* [EXERCISE]
Print, exactly as they appear in the listing below, the lines from the line with "(417, 506) = (618, 570): pink hat -> none" to the line with "(649, 418) = (704, 322): orange", with both end lines kept.

* [INFORMATION SHOWN]
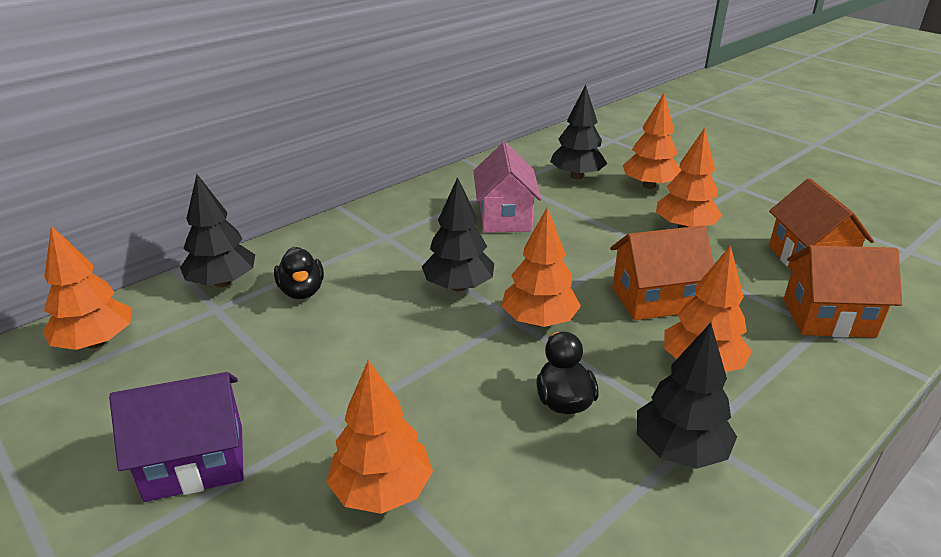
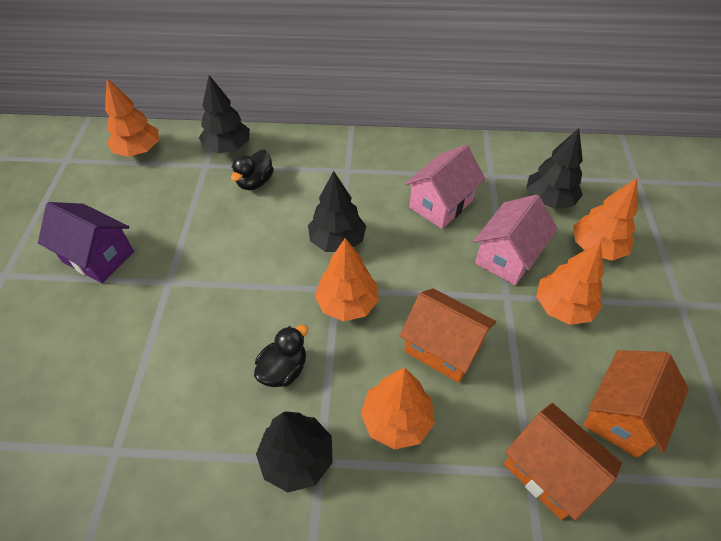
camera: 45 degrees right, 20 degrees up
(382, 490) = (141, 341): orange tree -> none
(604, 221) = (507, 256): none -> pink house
...
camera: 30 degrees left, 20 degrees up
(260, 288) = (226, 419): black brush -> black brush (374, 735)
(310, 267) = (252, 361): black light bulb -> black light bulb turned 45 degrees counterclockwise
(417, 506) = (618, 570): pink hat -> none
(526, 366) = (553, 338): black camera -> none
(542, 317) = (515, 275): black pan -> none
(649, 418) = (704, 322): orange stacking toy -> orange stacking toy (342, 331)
---
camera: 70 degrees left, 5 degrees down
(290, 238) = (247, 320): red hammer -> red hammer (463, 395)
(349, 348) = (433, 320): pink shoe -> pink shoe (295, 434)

* [OUTPUT BELOW]
(417, 506) = (618, 570): pink hat -> none
(526, 366) = (553, 338): black camera -> none
(542, 317) = (515, 275): black pan -> none
(649, 418) = (704, 322): orange stacking toy -> orange stacking toy (342, 331)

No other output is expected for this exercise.